> **Problem to solve**
Print the lines in the listing below that fall between the line with "none -> red apple [635,250,667,289]" and the line with "orange spool [309,398,353,449]", those two lines included, exactly as they stand and with nothing else.
=== Information ===
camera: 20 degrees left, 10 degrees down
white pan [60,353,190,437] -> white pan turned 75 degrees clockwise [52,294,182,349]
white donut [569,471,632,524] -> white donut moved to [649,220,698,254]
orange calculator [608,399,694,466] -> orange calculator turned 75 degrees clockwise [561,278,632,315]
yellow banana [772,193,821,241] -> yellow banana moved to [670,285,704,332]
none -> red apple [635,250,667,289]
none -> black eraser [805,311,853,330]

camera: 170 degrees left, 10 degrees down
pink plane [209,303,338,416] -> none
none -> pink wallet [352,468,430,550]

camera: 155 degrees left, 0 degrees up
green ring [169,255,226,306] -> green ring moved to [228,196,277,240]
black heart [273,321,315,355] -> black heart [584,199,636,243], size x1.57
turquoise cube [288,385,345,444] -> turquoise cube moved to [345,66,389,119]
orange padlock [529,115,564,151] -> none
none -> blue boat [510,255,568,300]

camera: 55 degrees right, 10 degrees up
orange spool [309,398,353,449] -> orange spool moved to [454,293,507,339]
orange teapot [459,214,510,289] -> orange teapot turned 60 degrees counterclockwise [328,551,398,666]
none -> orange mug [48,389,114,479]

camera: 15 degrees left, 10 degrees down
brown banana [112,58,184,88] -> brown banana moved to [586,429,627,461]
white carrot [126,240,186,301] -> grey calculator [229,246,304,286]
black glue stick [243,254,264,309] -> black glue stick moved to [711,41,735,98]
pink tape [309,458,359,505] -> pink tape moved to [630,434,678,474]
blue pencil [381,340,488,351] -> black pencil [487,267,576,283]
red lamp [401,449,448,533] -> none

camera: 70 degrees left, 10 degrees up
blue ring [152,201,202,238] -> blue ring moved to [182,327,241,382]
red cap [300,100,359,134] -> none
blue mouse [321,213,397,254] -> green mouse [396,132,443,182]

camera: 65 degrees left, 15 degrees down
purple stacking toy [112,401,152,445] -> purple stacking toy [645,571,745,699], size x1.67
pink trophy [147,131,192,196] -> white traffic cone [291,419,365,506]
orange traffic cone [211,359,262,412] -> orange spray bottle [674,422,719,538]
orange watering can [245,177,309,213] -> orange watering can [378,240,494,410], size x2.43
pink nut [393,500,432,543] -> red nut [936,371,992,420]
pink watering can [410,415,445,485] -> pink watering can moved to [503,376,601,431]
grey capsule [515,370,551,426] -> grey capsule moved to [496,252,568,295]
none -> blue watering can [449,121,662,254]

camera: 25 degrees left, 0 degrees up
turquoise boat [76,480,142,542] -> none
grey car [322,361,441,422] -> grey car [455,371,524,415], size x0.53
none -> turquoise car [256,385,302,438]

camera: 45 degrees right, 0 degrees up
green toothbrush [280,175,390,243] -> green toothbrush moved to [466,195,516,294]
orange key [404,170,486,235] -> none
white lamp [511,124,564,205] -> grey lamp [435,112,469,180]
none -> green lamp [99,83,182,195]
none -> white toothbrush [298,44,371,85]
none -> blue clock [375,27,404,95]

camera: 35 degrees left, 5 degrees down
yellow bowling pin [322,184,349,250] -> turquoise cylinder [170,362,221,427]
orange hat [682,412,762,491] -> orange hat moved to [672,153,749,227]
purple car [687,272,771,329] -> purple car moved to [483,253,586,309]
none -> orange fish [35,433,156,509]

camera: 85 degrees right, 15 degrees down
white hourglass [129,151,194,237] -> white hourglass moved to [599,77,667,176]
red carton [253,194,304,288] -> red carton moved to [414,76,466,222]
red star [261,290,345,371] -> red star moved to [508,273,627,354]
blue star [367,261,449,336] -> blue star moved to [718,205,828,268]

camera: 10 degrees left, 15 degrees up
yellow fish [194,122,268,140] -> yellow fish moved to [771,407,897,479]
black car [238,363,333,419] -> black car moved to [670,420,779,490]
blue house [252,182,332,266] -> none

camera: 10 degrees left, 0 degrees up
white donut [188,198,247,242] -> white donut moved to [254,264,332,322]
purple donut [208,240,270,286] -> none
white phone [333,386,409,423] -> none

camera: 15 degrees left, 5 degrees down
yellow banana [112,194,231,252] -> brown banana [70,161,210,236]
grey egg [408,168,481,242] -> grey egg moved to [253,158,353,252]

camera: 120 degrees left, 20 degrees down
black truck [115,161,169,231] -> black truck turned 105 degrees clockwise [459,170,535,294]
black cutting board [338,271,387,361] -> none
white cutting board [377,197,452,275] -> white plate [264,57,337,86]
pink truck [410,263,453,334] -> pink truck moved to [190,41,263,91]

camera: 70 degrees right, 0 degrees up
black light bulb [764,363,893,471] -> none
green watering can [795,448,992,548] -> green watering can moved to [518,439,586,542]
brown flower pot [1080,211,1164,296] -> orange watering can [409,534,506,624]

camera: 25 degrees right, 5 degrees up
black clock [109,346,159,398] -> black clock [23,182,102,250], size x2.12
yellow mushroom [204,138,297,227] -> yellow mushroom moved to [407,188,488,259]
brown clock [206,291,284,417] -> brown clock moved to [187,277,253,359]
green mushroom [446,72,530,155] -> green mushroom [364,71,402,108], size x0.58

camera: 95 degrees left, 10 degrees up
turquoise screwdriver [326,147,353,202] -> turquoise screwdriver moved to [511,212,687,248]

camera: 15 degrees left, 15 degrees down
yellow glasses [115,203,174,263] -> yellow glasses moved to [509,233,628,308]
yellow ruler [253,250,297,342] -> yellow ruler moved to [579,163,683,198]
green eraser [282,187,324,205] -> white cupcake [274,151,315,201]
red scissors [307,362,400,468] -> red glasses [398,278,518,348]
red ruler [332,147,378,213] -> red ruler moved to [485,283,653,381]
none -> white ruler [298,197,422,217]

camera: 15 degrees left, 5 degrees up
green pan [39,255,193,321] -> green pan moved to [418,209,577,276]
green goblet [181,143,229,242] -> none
===
> **Task response**
none -> red apple [635,250,667,289]
none -> black eraser [805,311,853,330]

camera: 170 degrees left, 10 degrees down
pink plane [209,303,338,416] -> none
none -> pink wallet [352,468,430,550]

camera: 155 degrees left, 0 degrees up
green ring [169,255,226,306] -> green ring moved to [228,196,277,240]
black heart [273,321,315,355] -> black heart [584,199,636,243], size x1.57
turquoise cube [288,385,345,444] -> turquoise cube moved to [345,66,389,119]
orange padlock [529,115,564,151] -> none
none -> blue boat [510,255,568,300]

camera: 55 degrees right, 10 degrees up
orange spool [309,398,353,449] -> orange spool moved to [454,293,507,339]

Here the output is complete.